[[ Entries shown, beginning ]]
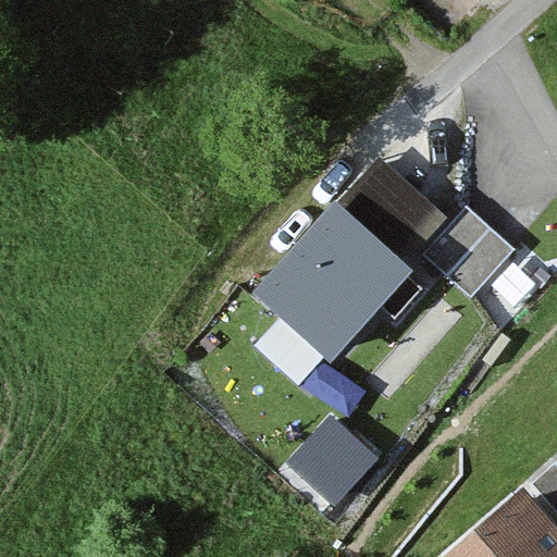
[(413,271),(333,200),(251,292),(331,363),(413,271)]
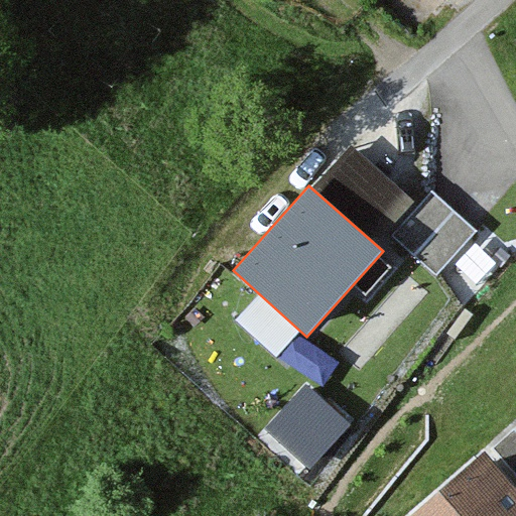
[(437,198),(405,236),(442,267),(475,229),(437,198)]
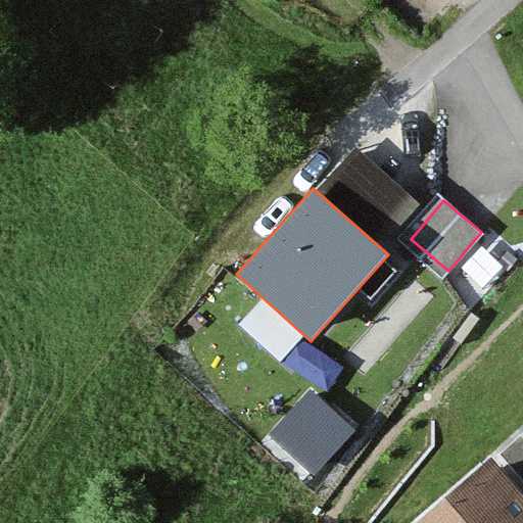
[(271,433),(320,479),(362,434),(313,388),(271,433)]
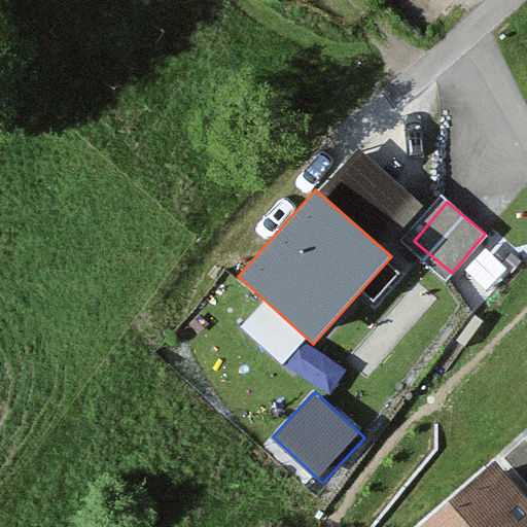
[(501,460),(526,494),(526,444),(526,443),(501,460)]
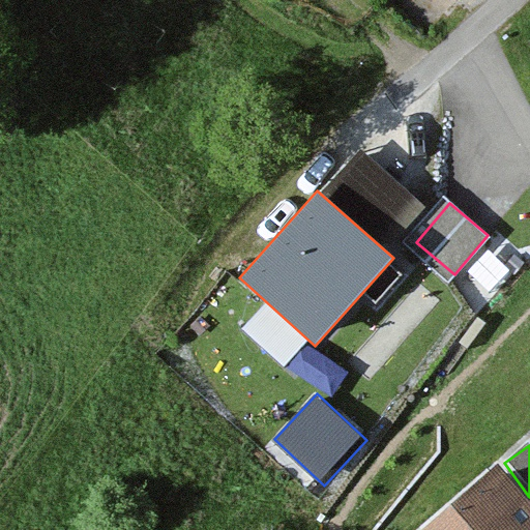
[(529,529),(529,509),(495,468),(420,529),(529,529)]
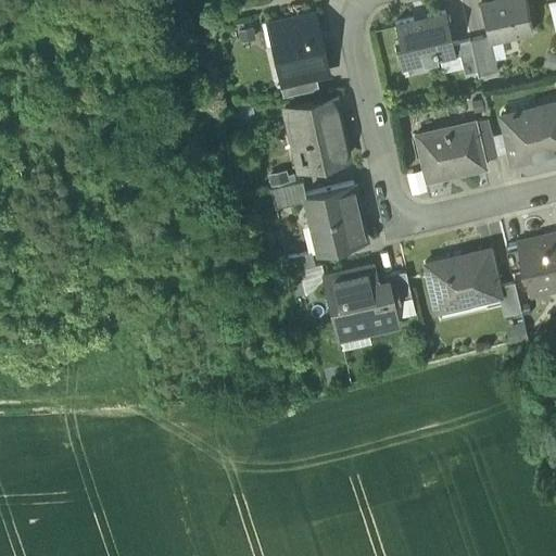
[(523,0),(497,0),(479,4),(487,36),(489,43),(490,43),(532,34),(523,0)]
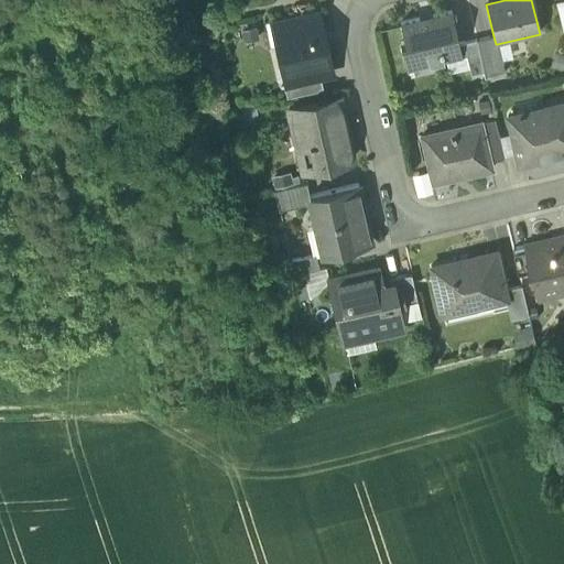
[(451,12),(400,24),(404,42),(400,43),(407,71),(462,57),(451,12)]
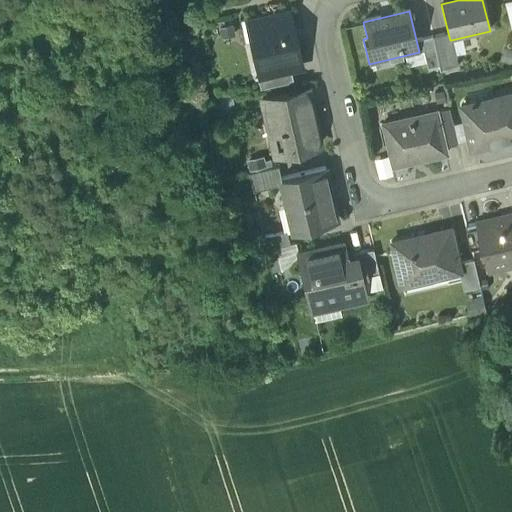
[(289,14),(244,24),(250,49),(258,47),(264,75),(265,77),(290,71),(302,68),(289,14)]
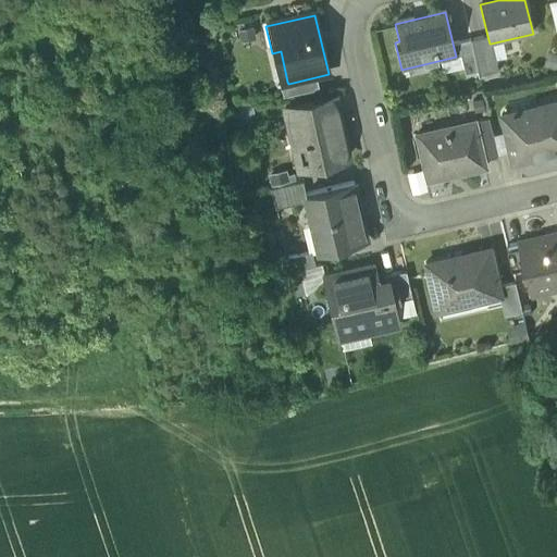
[(487,36),(470,40),(478,72),(479,78),(498,73),(491,44),(490,44),(487,36)]
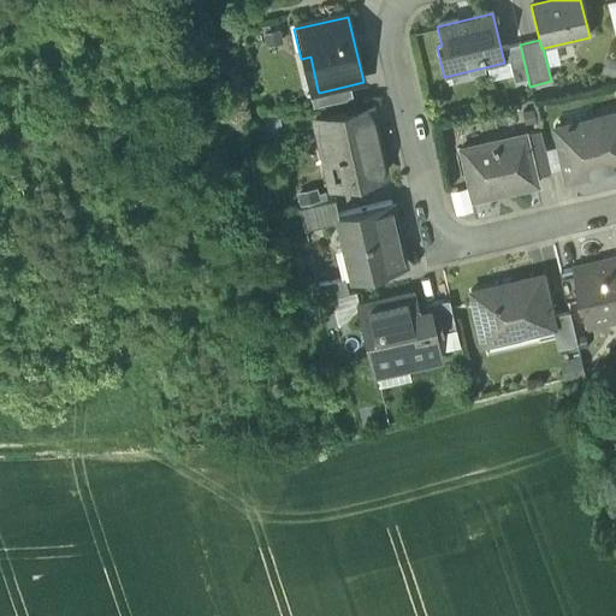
[(520,45),(505,48),(514,83),(528,80),(520,45)]
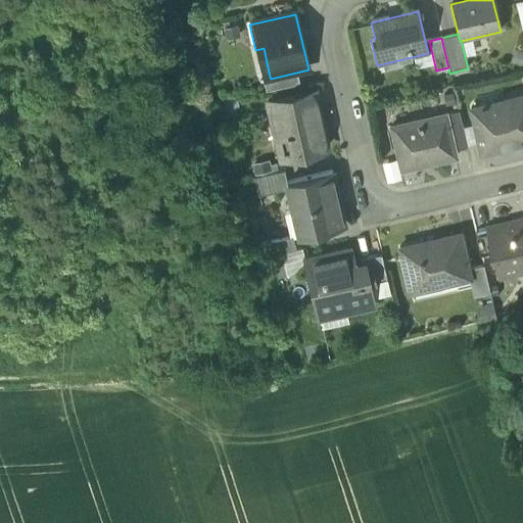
[(296,73),(271,79),(270,77),(263,79),(266,92),(299,84),(296,73)]
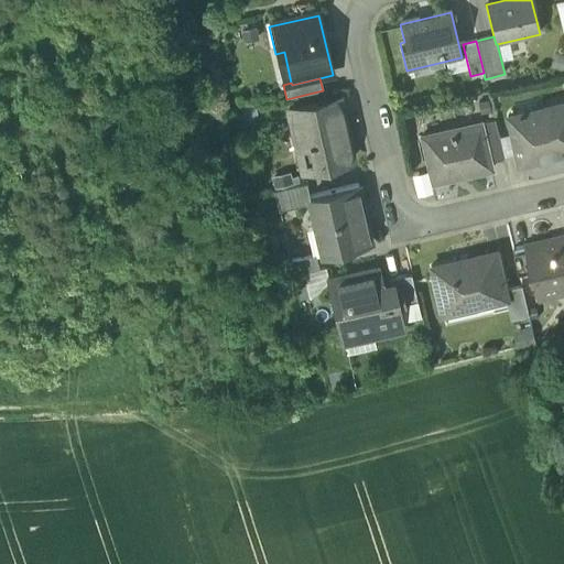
[(563,104),(508,117),(519,164),(554,155),(553,149),(563,147),(563,104)]
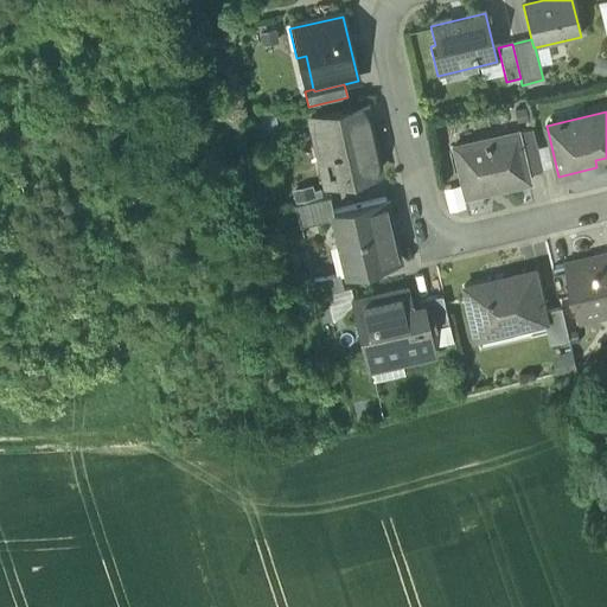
[(342,114),(312,121),(317,141),(324,140),(323,138),(345,132),(342,114)]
[[ Entries shown, end ]]
(Task prompt): Transcribe exactly each line of the records from the start up to and including the one with "[(529,529),(529,509),(495,468),(420,529),(529,529)]", and leave out every picture.

(The completed task):
[(413,271),(333,200),(251,292),(331,363),(413,271)]
[(437,198),(405,236),(442,267),(475,229),(437,198)]
[(271,433),(320,479),(362,434),(313,388),(271,433)]
[(501,460),(526,494),(526,444),(526,443),(501,460)]
[(529,529),(529,509),(495,468),(420,529),(529,529)]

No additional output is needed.